### [WHAT IS BEING ASKED]
All of the entries need to be printed again exactly; pictures are the only thing to omit.

### [INFORMATION GIVEN]
*** Begin section ***

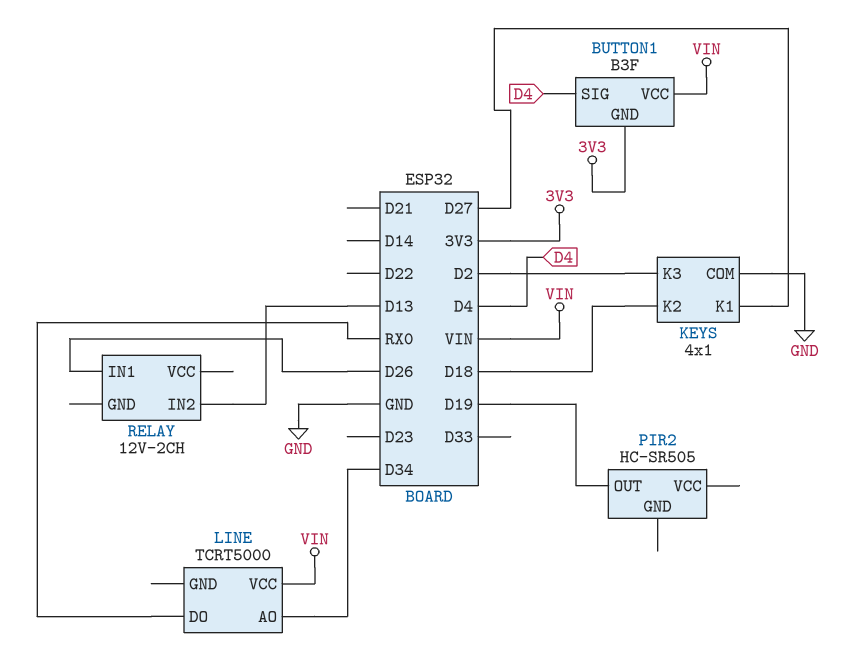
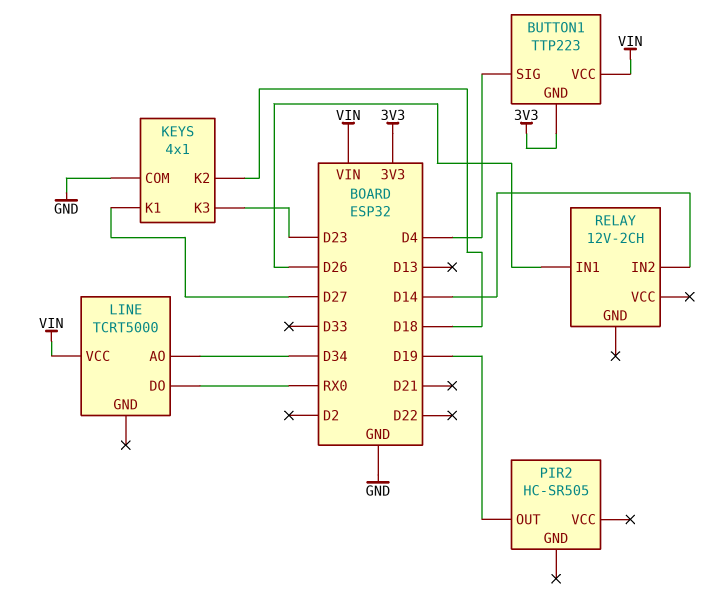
BUTTON1: B3F -> TTP223
KEYS pin K3: D2 -> D23
RELAY pin IN2: D13 -> D14

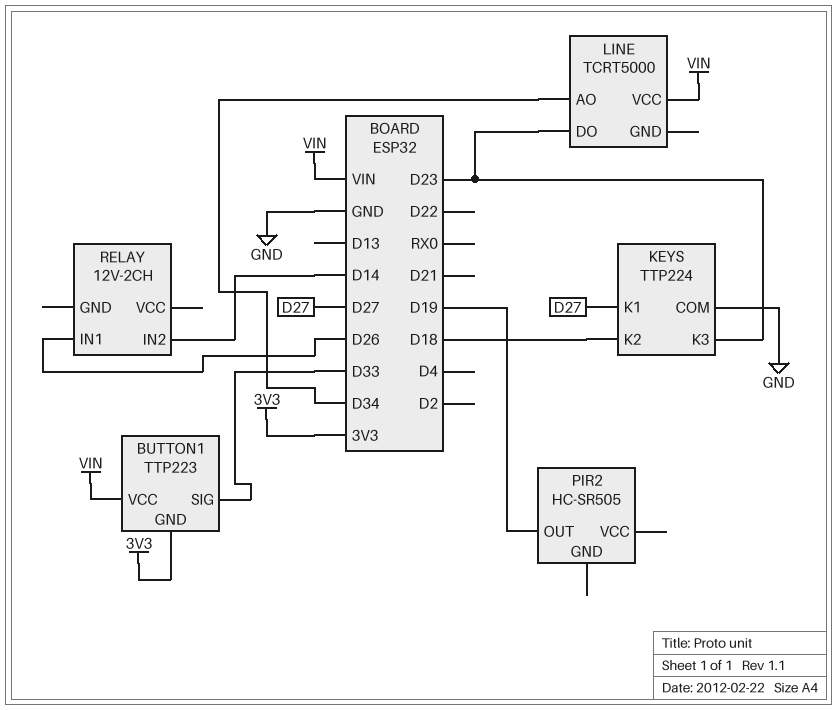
BUTTON1 pin SIG: D4 -> D33
KEYS: 4x1 -> TTP224
LINE pin DO: RX0 -> D23

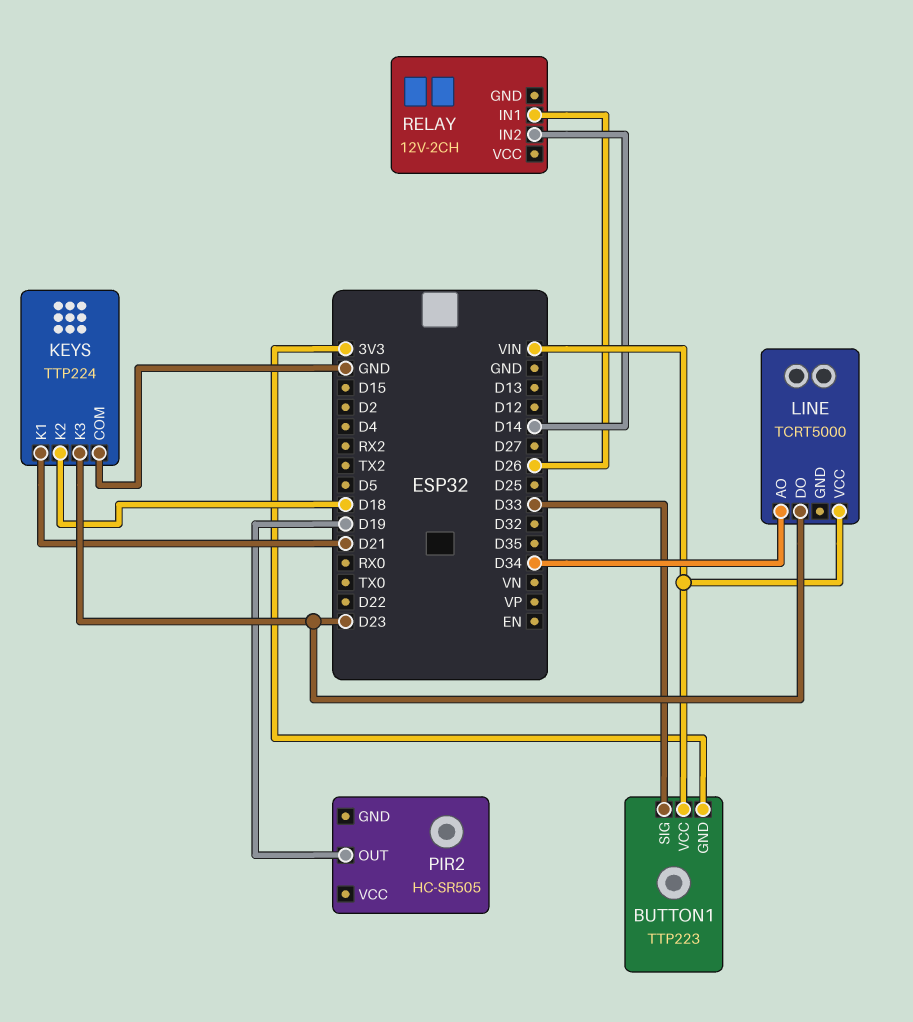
KEYS pin K1: D27 -> D21

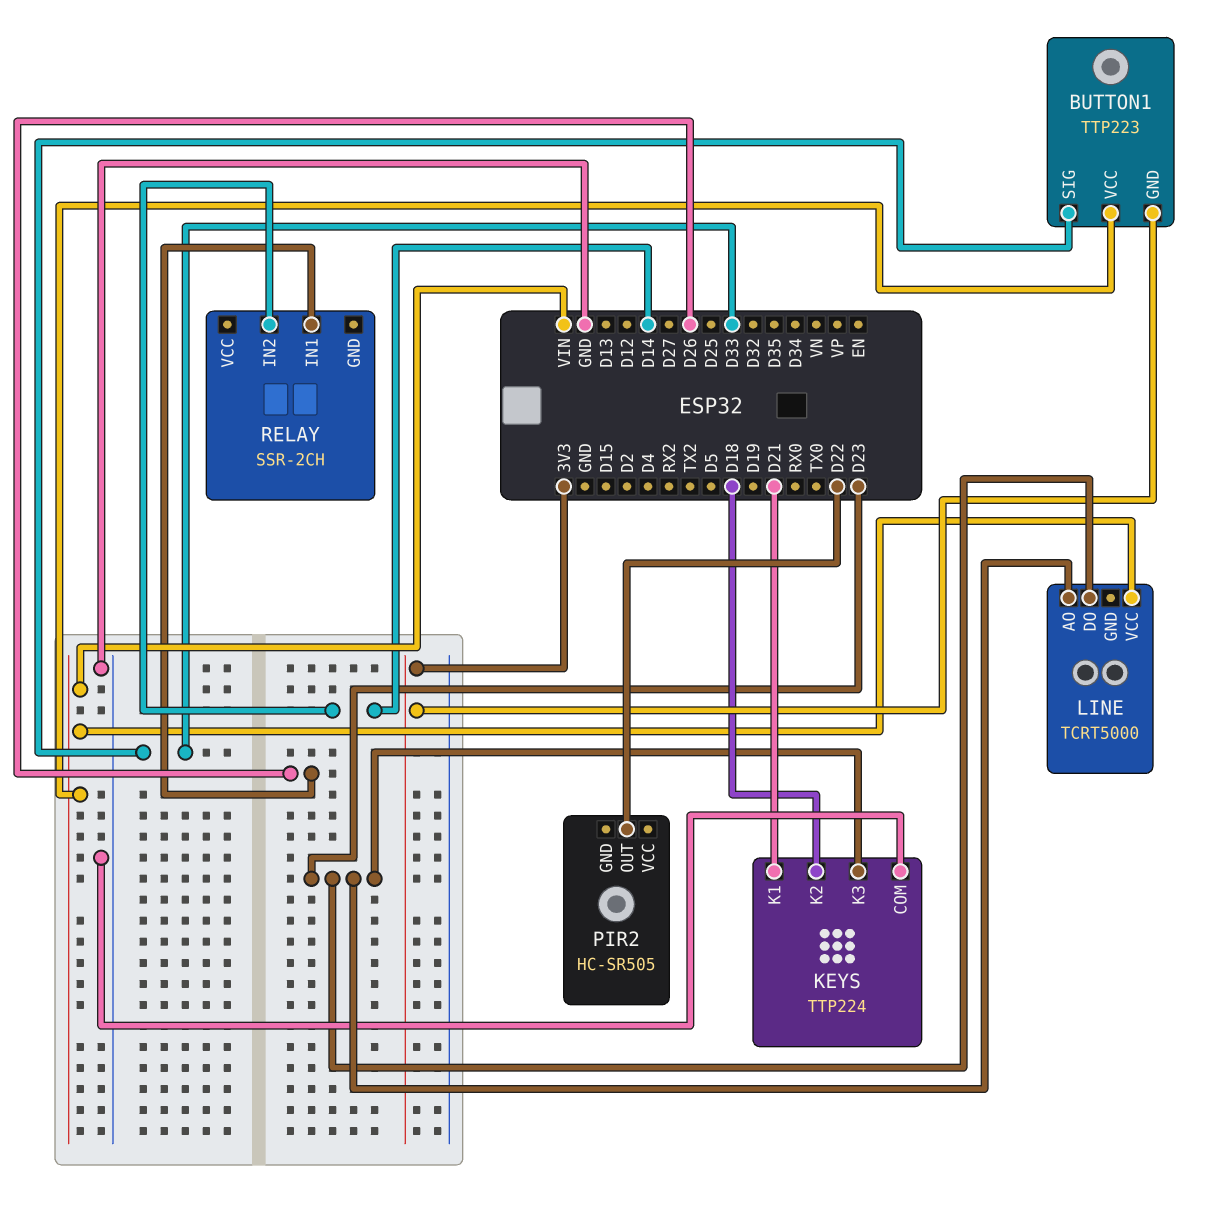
LINE pin AO: D34 -> D23
PIR2 pin OUT: D19 -> D22
RELAY: 12V-2CH -> SSR-2CH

*** End section ***

### [TASK RESULT]
BUTTON1: B3F -> TTP223
KEYS pin K3: D2 -> D23
RELAY pin IN2: D13 -> D14

BUTTON1 pin SIG: D4 -> D33
KEYS: 4x1 -> TTP224
LINE pin DO: RX0 -> D23

KEYS pin K1: D27 -> D21

LINE pin AO: D34 -> D23
PIR2 pin OUT: D19 -> D22
RELAY: 12V-2CH -> SSR-2CH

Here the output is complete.